# [DIRECTIONS FOR THIS TASK]
Reproduce exactly, and solely, the lines running from the top of the data below through the line with "green square: (228, 286) -> (213, 328), moved", both inclusive. Omit pictures.

# [DATA]
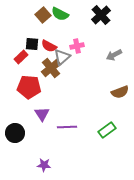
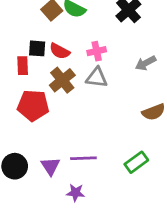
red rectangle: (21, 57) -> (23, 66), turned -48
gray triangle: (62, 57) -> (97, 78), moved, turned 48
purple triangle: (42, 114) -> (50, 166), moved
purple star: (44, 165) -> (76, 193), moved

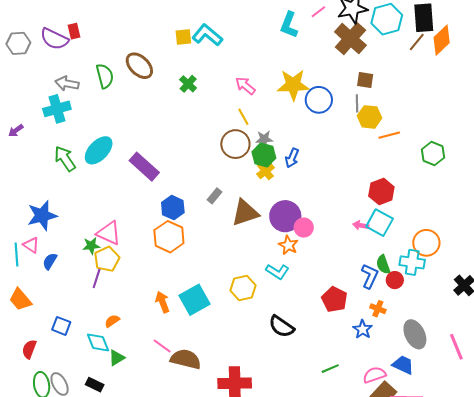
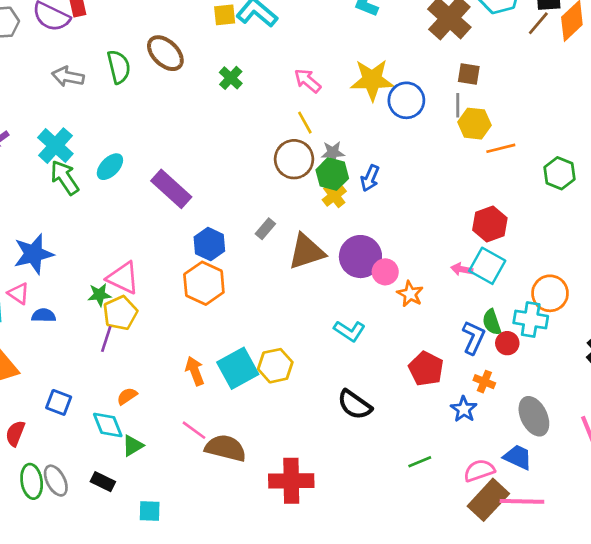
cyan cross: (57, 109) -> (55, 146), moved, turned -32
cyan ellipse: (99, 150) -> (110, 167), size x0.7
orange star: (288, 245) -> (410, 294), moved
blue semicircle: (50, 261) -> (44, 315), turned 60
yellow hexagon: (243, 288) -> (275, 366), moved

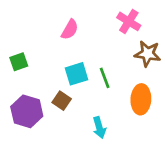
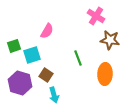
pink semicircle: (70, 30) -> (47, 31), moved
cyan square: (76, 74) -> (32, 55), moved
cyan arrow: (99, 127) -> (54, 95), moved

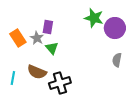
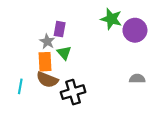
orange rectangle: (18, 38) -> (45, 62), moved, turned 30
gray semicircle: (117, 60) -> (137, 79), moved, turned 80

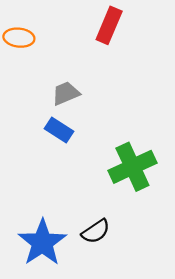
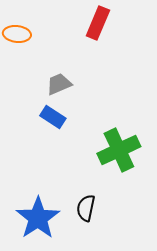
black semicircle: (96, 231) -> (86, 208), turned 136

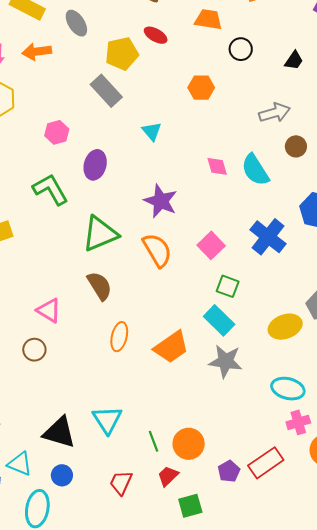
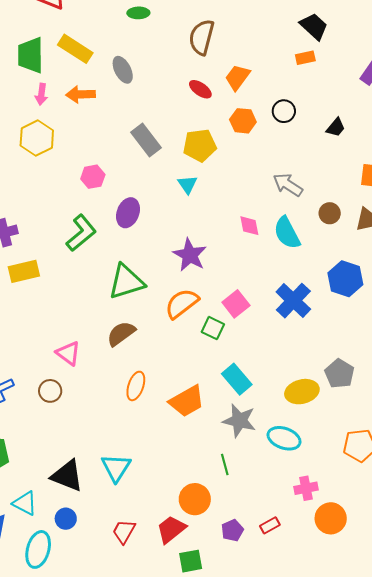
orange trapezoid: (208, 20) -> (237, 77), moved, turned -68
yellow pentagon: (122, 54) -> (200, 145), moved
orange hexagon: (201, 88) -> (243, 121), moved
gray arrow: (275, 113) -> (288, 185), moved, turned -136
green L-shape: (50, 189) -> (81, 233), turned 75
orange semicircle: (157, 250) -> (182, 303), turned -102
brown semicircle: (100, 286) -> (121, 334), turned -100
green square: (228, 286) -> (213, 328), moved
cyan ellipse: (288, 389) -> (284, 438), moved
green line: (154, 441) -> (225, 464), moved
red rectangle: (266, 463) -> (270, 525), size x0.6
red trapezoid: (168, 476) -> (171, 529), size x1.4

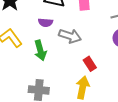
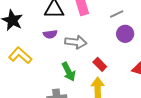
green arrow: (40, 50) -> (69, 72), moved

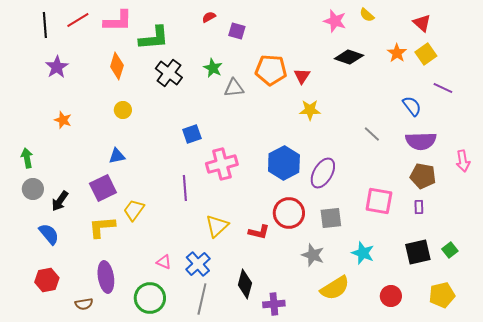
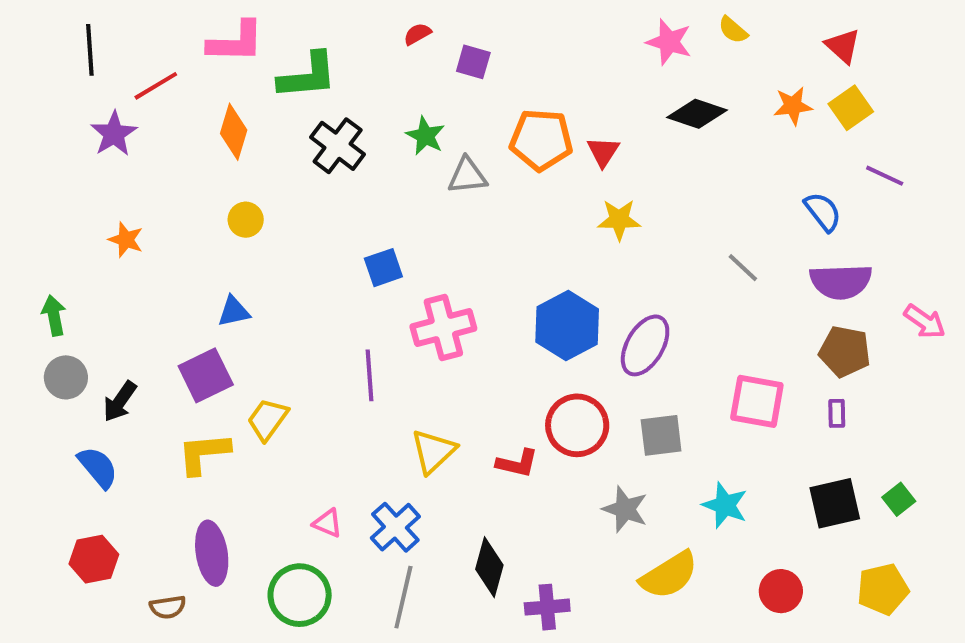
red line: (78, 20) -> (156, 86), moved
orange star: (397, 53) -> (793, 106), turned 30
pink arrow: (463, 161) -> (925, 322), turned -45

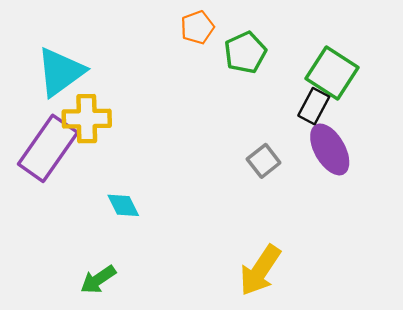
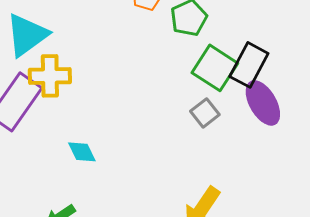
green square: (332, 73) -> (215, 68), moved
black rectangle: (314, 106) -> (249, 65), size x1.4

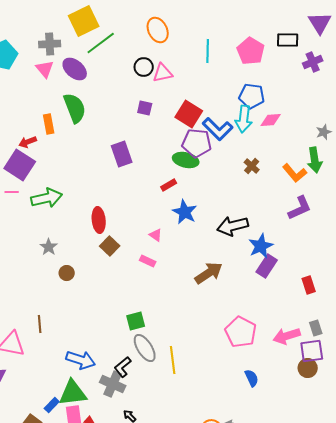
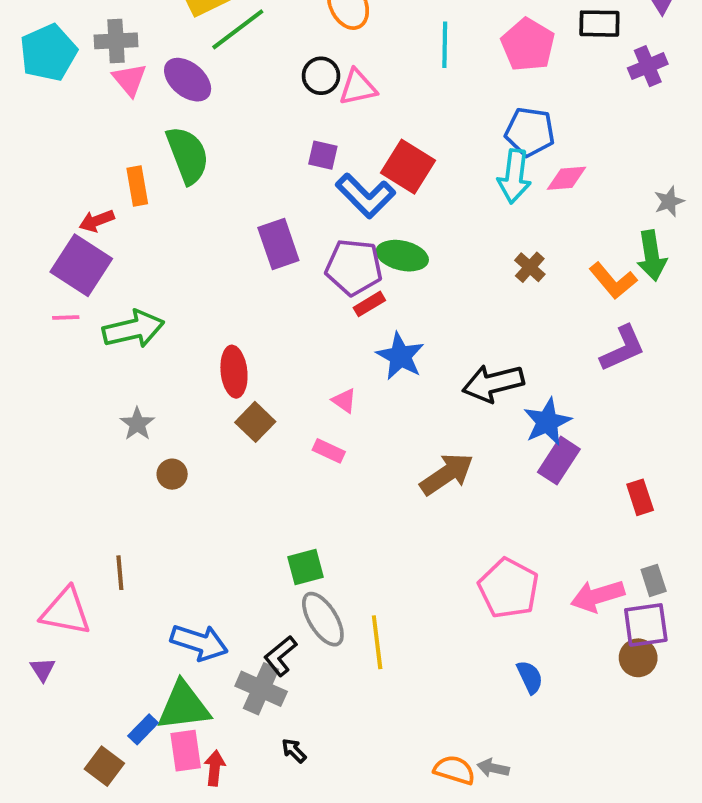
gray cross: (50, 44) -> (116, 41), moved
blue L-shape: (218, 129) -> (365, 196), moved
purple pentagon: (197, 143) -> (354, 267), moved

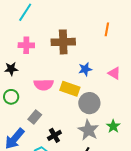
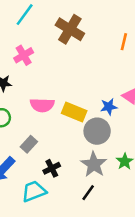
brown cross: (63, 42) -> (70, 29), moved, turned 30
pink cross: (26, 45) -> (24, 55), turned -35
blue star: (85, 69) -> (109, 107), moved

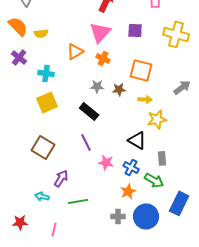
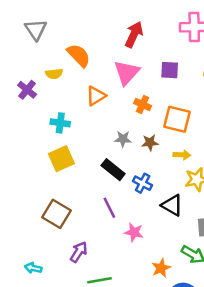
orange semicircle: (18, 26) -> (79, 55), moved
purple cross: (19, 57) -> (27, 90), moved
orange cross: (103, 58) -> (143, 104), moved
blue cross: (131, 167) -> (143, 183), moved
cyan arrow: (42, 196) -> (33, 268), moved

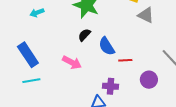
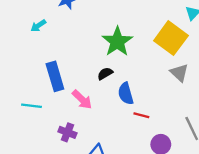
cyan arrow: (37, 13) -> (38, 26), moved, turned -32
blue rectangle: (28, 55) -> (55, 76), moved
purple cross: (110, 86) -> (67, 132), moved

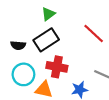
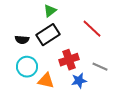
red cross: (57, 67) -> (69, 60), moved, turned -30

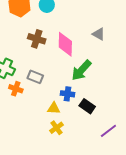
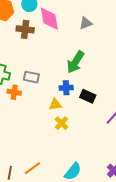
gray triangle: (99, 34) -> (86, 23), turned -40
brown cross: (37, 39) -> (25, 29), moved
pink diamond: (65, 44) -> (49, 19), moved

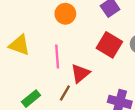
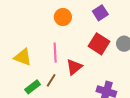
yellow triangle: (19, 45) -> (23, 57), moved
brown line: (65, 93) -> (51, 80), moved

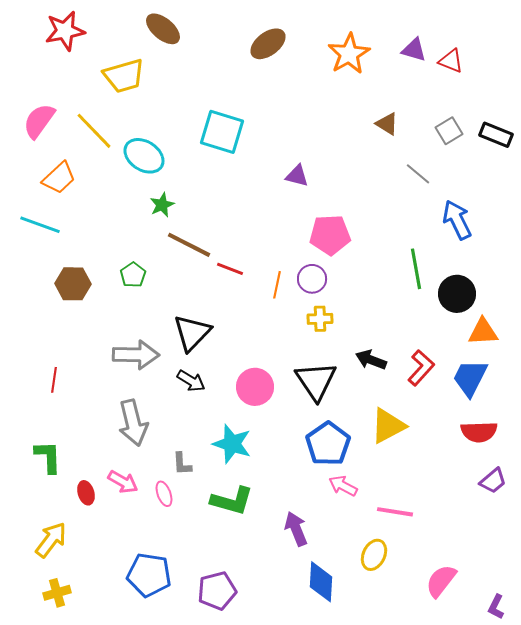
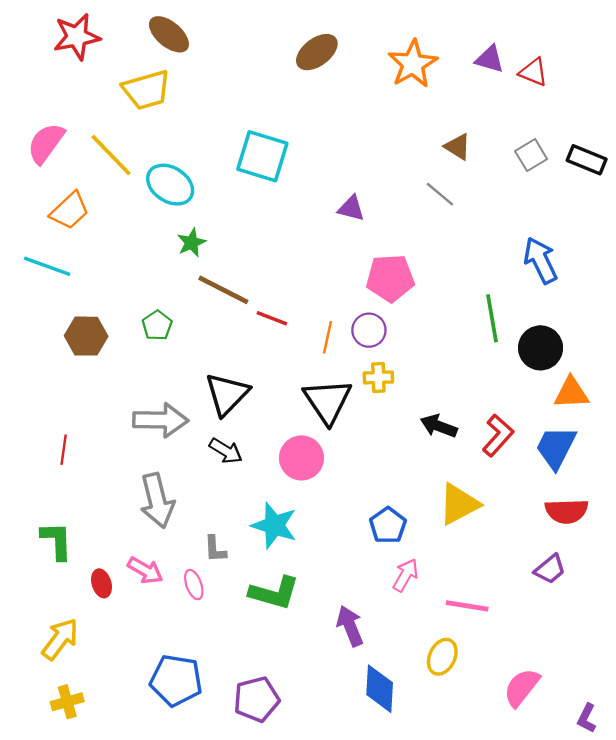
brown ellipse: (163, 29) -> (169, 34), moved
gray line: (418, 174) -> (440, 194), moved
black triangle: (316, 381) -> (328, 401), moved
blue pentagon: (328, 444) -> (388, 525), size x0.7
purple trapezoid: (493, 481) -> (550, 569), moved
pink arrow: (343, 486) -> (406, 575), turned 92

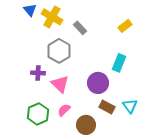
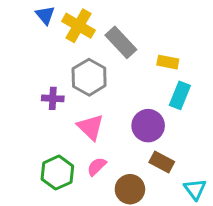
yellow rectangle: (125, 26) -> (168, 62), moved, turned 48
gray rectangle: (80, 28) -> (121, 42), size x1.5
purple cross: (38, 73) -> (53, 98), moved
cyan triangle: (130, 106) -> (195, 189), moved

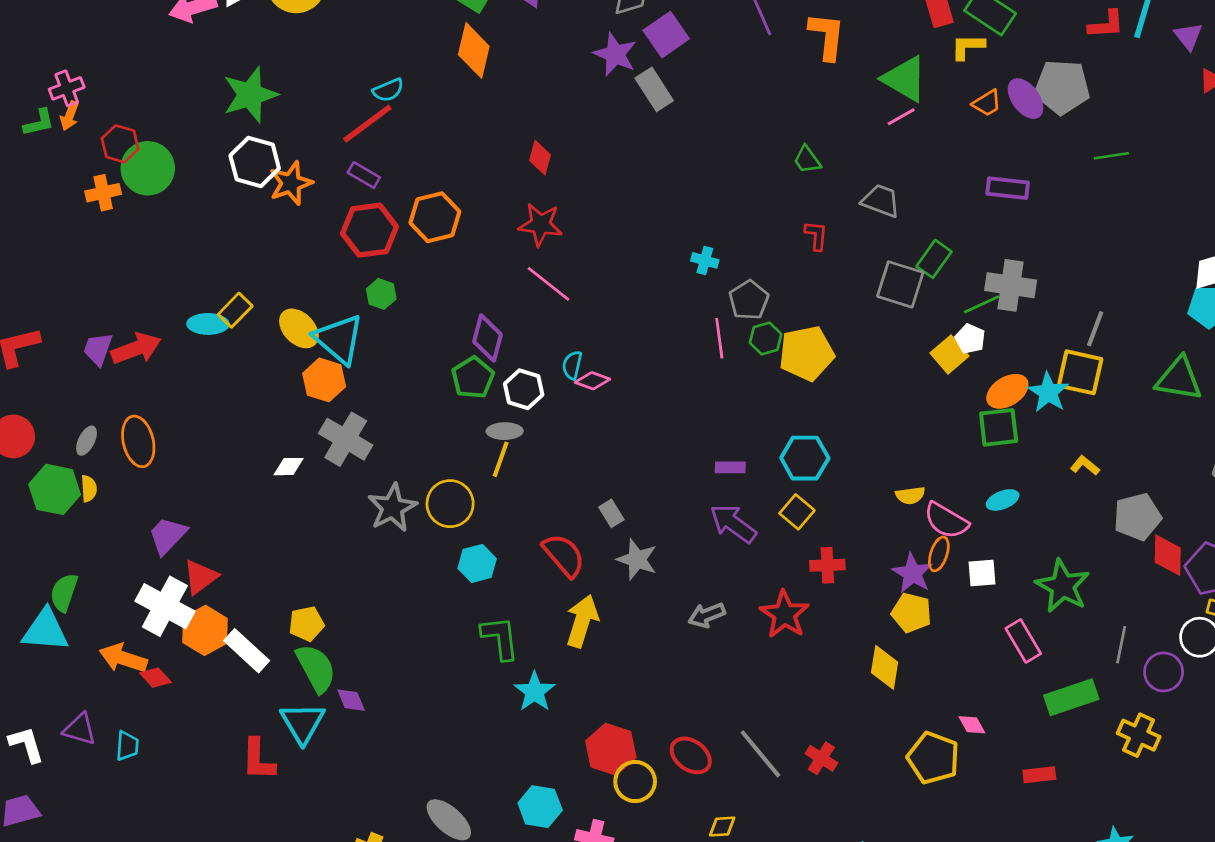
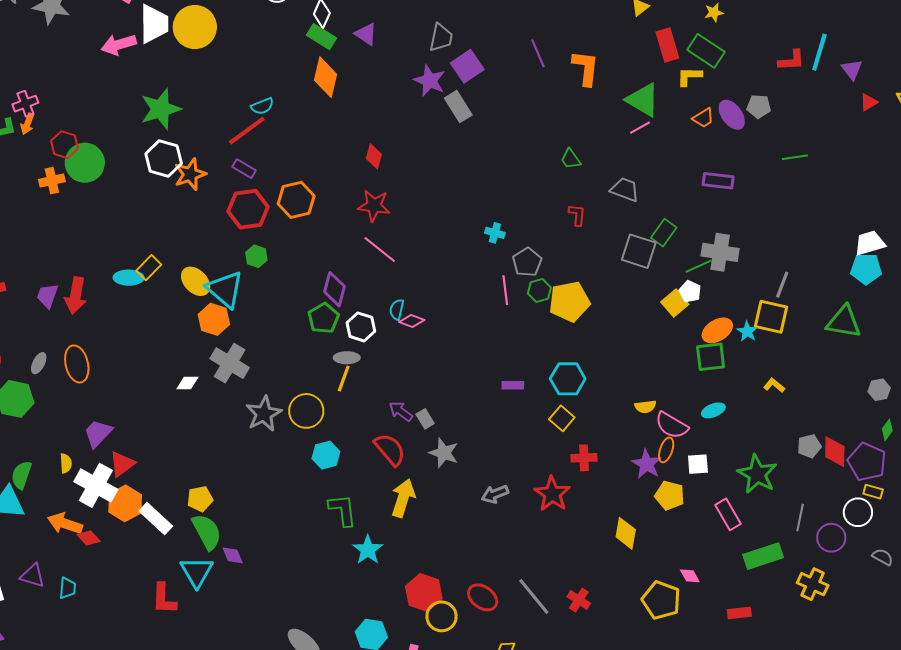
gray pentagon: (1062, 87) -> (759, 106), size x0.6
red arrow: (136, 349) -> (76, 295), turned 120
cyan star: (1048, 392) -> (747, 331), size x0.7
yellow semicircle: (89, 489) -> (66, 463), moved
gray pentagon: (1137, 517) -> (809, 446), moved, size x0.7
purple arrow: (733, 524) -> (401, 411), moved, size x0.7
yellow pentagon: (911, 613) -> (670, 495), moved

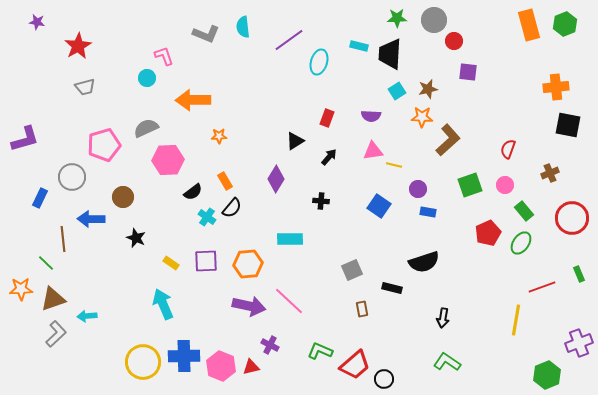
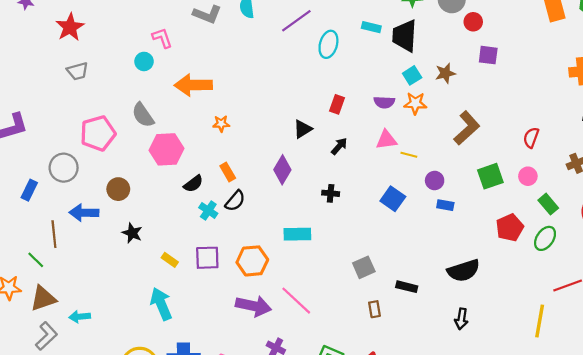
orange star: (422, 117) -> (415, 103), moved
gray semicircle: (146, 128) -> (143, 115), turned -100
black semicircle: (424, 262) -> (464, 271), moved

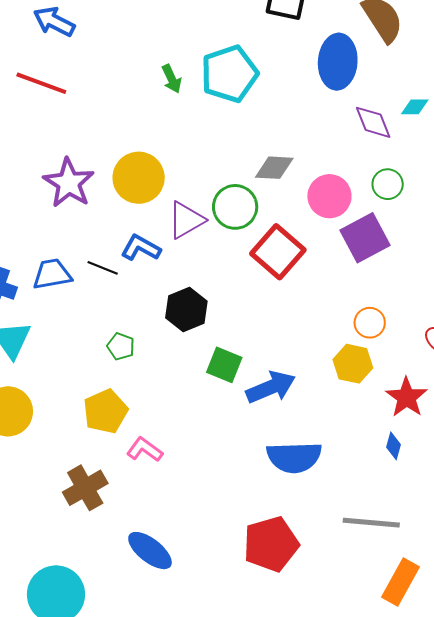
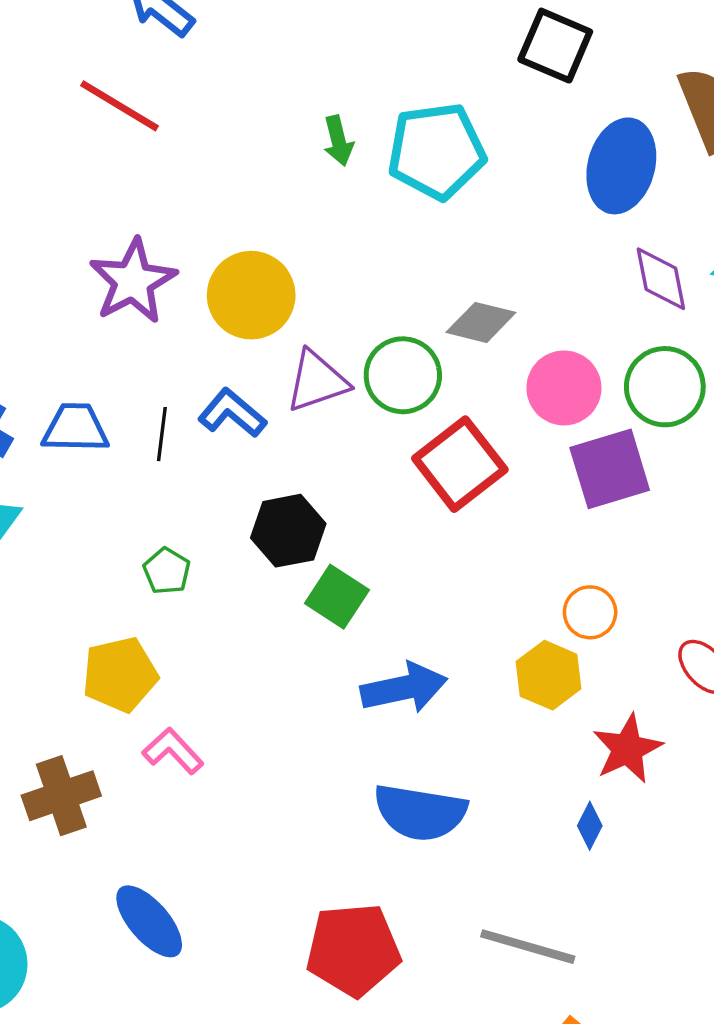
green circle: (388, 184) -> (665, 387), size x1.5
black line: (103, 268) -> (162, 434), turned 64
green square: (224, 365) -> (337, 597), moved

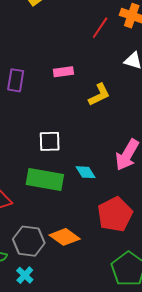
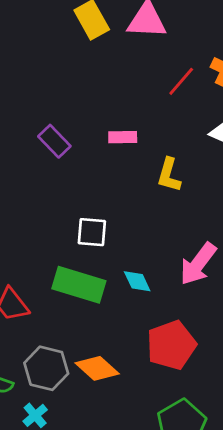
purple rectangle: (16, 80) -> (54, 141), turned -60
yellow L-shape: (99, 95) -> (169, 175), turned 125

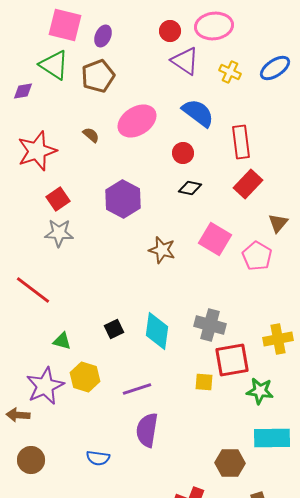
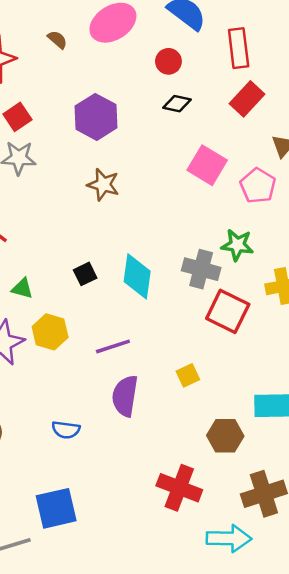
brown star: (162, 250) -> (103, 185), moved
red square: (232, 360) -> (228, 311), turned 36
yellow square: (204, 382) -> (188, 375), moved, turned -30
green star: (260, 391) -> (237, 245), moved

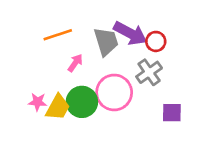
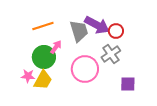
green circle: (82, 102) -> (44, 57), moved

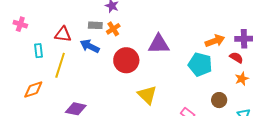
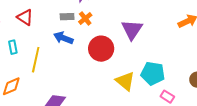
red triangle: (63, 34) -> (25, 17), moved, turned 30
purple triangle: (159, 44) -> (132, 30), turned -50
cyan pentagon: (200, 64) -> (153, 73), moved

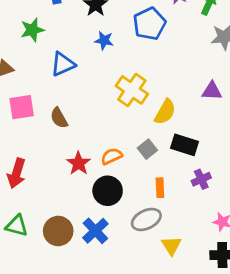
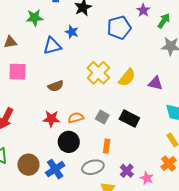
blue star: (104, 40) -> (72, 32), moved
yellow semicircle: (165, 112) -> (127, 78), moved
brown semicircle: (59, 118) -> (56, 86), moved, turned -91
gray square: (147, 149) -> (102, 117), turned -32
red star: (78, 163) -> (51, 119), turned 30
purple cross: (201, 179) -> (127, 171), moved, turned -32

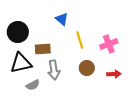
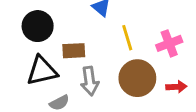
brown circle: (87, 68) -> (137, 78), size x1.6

# [EXPECTED ANSWER]
red rectangle: (21, 57) -> (23, 66), turned -48
gray triangle: (62, 57) -> (97, 78), moved, turned 48
purple triangle: (42, 114) -> (50, 166), moved
purple star: (44, 165) -> (76, 193), moved

cyan cross: (57, 109) -> (55, 146), moved, turned -32
cyan ellipse: (99, 150) -> (110, 167), size x0.7
orange star: (288, 245) -> (410, 294), moved
blue semicircle: (50, 261) -> (44, 315), turned 60
yellow hexagon: (243, 288) -> (275, 366), moved

pink semicircle: (70, 30) -> (47, 31), moved
cyan square: (76, 74) -> (32, 55), moved
cyan arrow: (99, 127) -> (54, 95), moved

orange rectangle: (18, 38) -> (45, 62), moved, turned 30
gray semicircle: (117, 60) -> (137, 79), moved, turned 80

black semicircle: (96, 231) -> (86, 208), turned 136

orange trapezoid: (208, 20) -> (237, 77), moved, turned -68
yellow pentagon: (122, 54) -> (200, 145), moved
orange hexagon: (201, 88) -> (243, 121), moved
gray arrow: (275, 113) -> (288, 185), moved, turned -136
green L-shape: (50, 189) -> (81, 233), turned 75
orange semicircle: (157, 250) -> (182, 303), turned -102
brown semicircle: (100, 286) -> (121, 334), turned -100
green square: (228, 286) -> (213, 328), moved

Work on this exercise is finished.